(MATERIAL FOR THE TASK Opens)
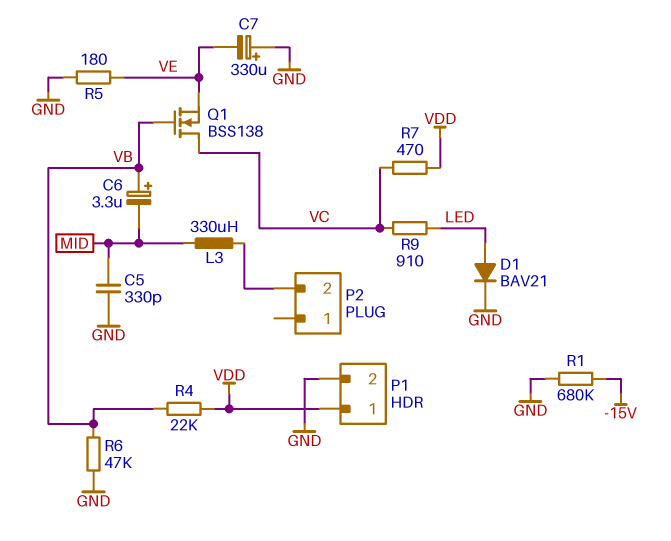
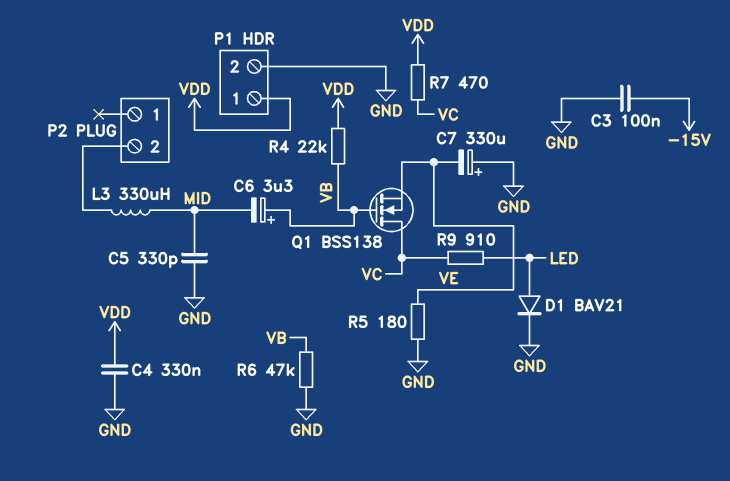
C3: none -> 100nF (-15V, GND)
C4: none -> 330nF (GND, VDD)
R1: 680k (-15V, GND) -> none

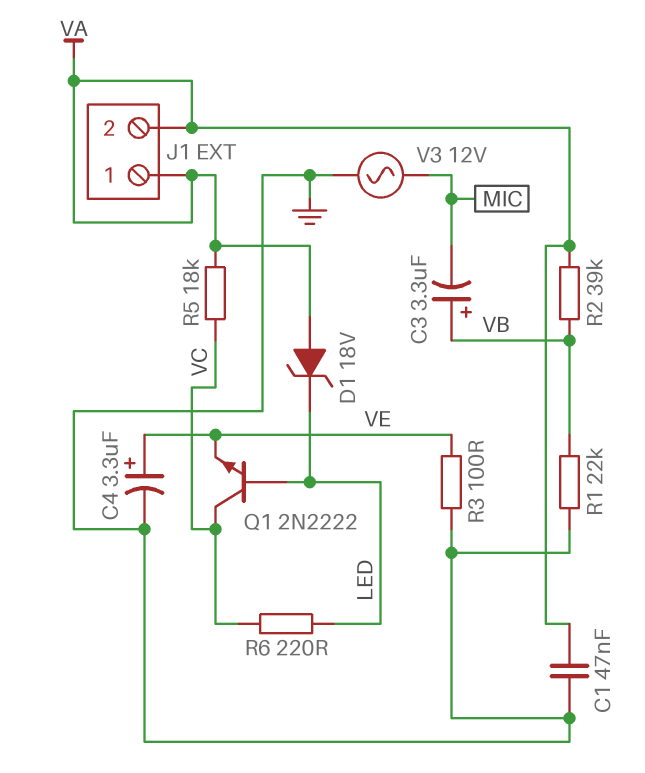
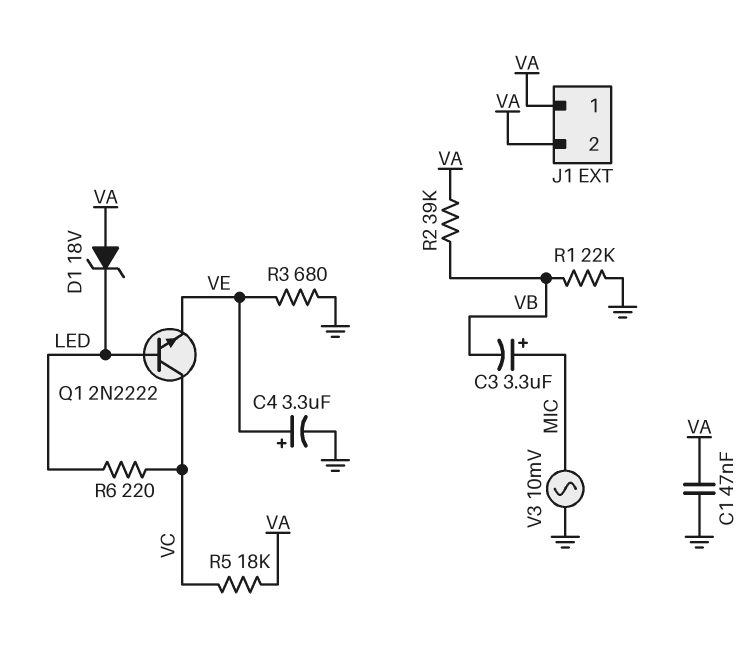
C3: 3.3uF (plus VB, minus MIC) -> 3.3uF (plus MIC, minus VB)
R3: 100 (GND, VE) -> 680 (GND, VE)
V3: AC 12V (GND, MIC) -> AC 10mV (GND, MIC)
(MATERIAL FOR THE TASK Closes)
DESCRIPTION OF THE TASK: The answer should hold the lines from the one containing "R3: 100 (GND, VE) -> 680 (GND, VE)" through the end of the entries above, set down exactly, with both ends included.

COMPLETED TASK:
R3: 100 (GND, VE) -> 680 (GND, VE)
V3: AC 12V (GND, MIC) -> AC 10mV (GND, MIC)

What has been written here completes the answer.